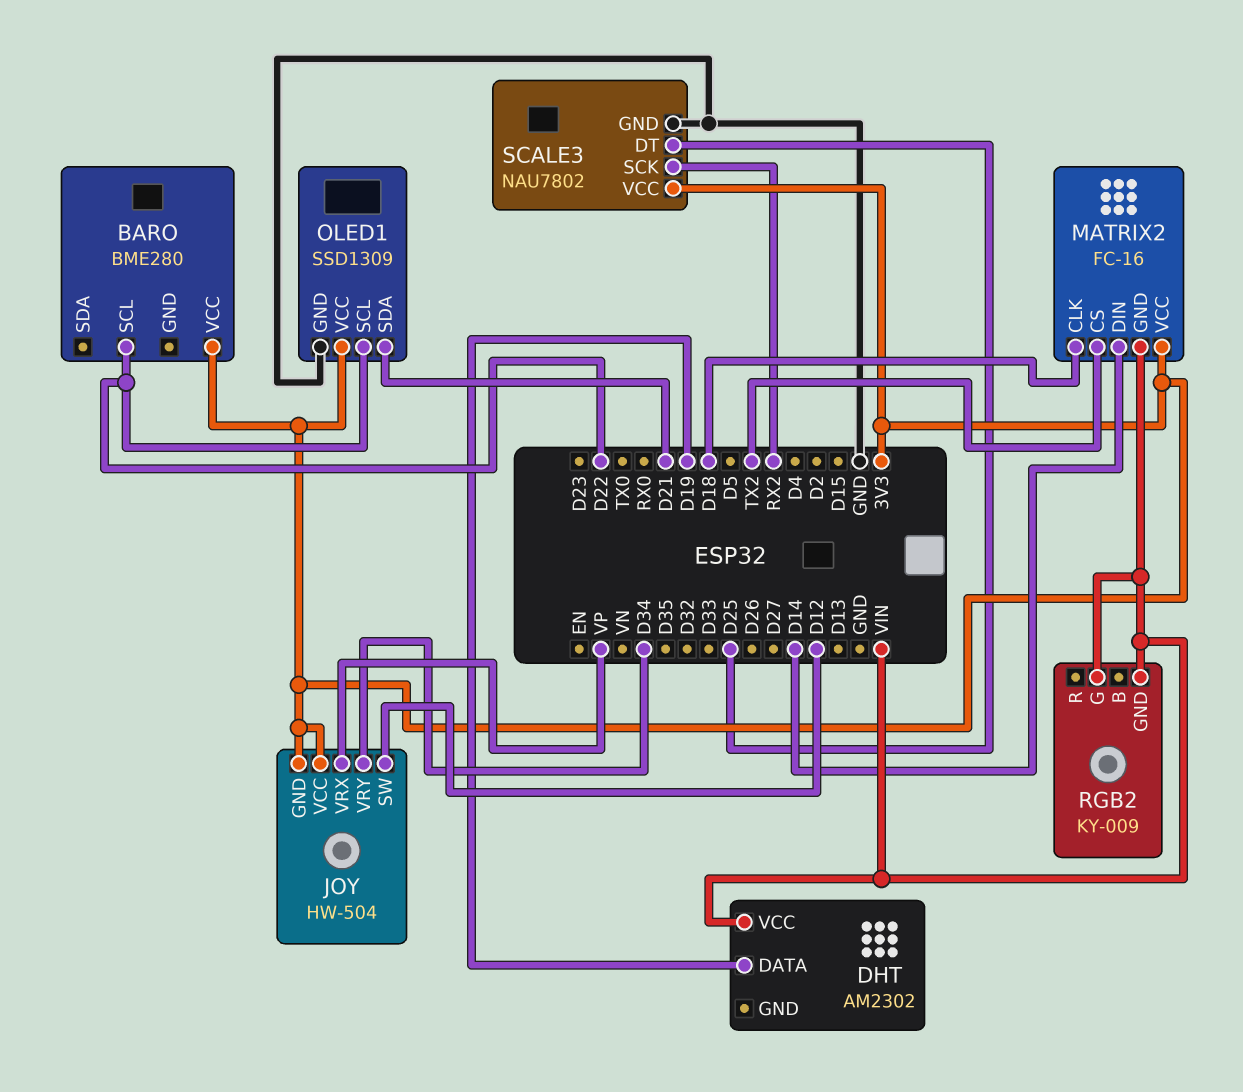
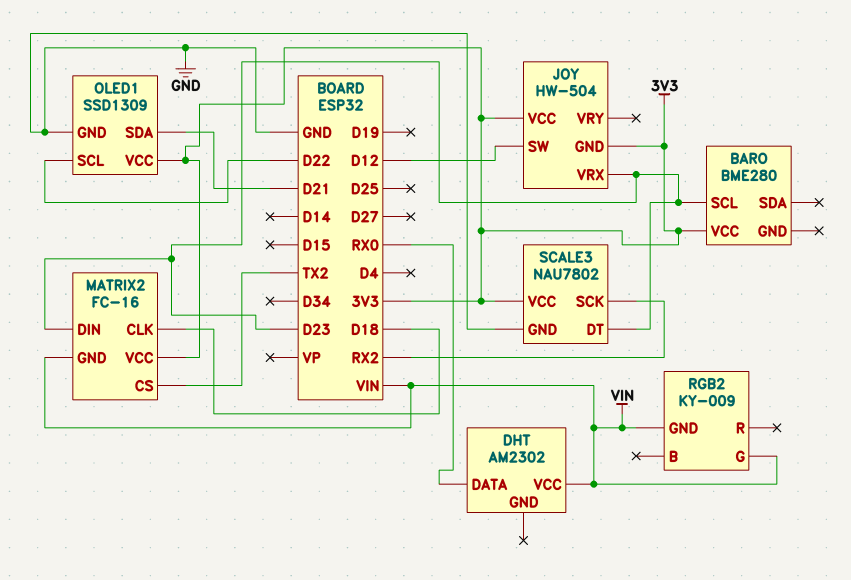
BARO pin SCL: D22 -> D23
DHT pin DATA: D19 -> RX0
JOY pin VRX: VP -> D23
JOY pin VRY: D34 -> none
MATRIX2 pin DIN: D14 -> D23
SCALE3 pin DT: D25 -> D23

----

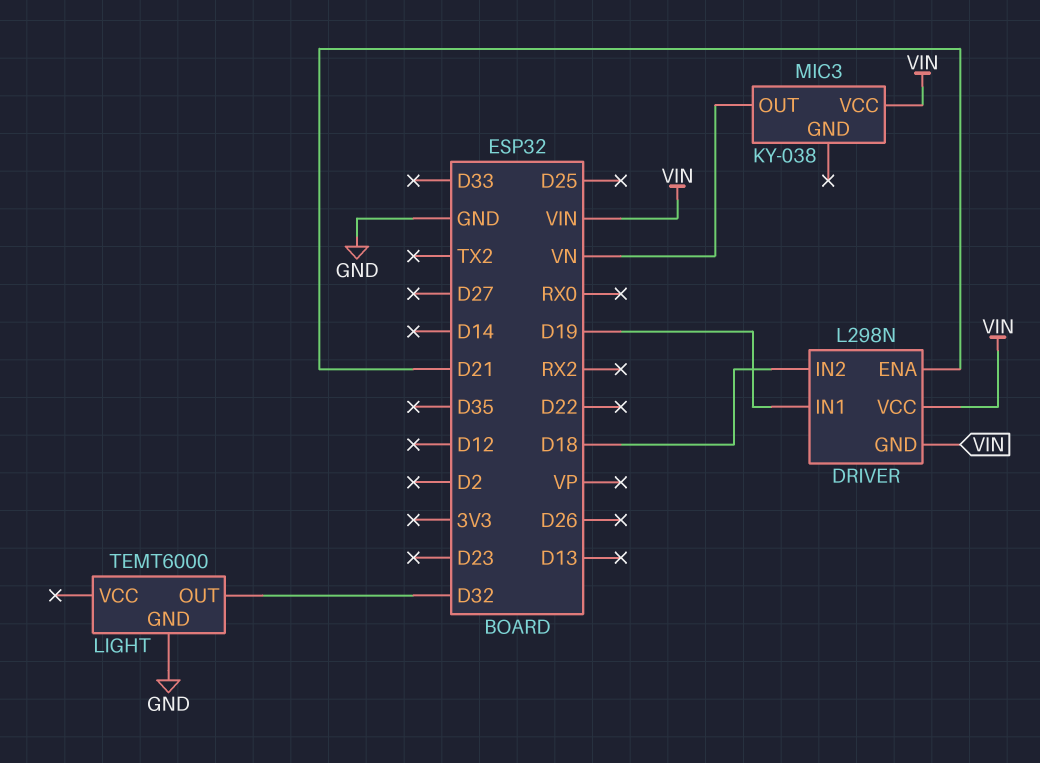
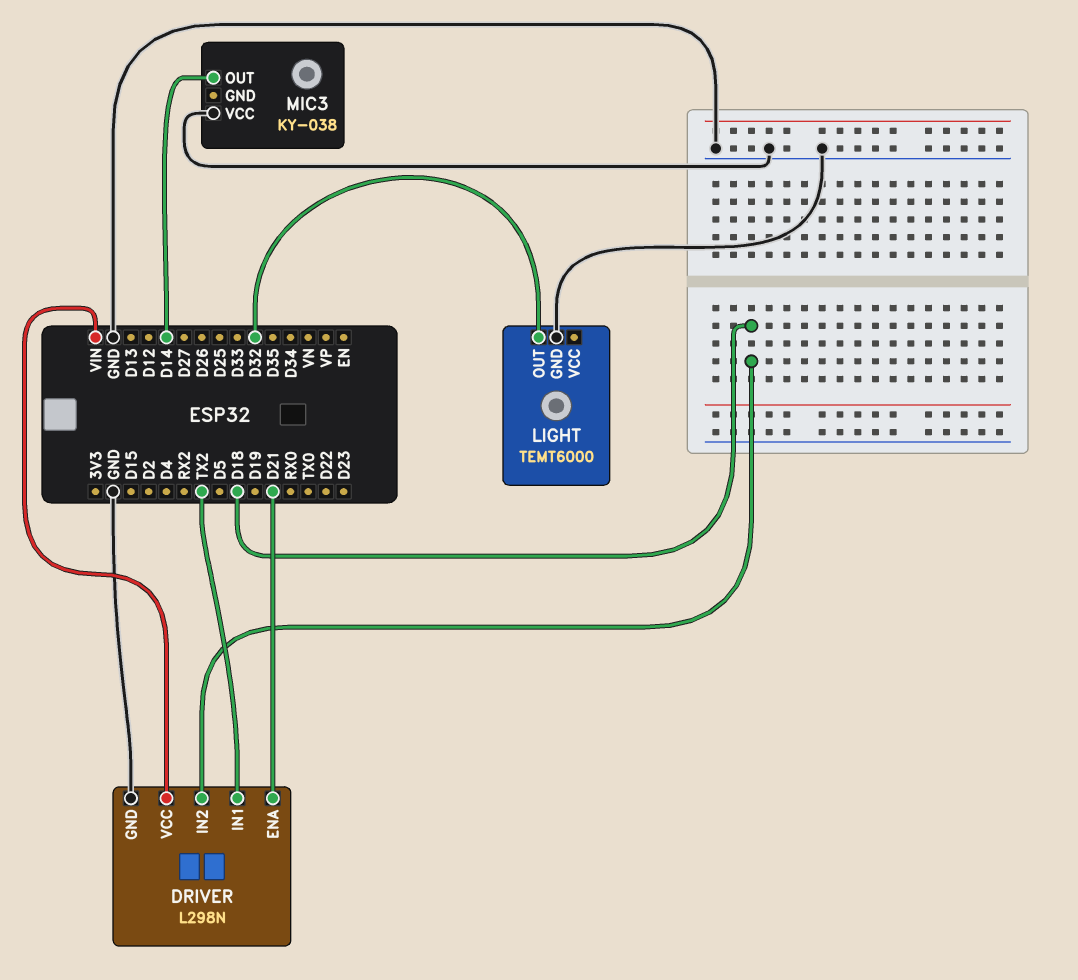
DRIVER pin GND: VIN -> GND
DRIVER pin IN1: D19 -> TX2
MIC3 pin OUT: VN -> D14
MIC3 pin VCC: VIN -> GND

----

Problem description -
Look above for the line with "DHT pin DATA: D19 -> RX0" and the line with "SCALE3 pin DT: D25 -> D23". Retype those two lines and every line between them exactly, adding nothing.

Answer -
DHT pin DATA: D19 -> RX0
JOY pin VRX: VP -> D23
JOY pin VRY: D34 -> none
MATRIX2 pin DIN: D14 -> D23
SCALE3 pin DT: D25 -> D23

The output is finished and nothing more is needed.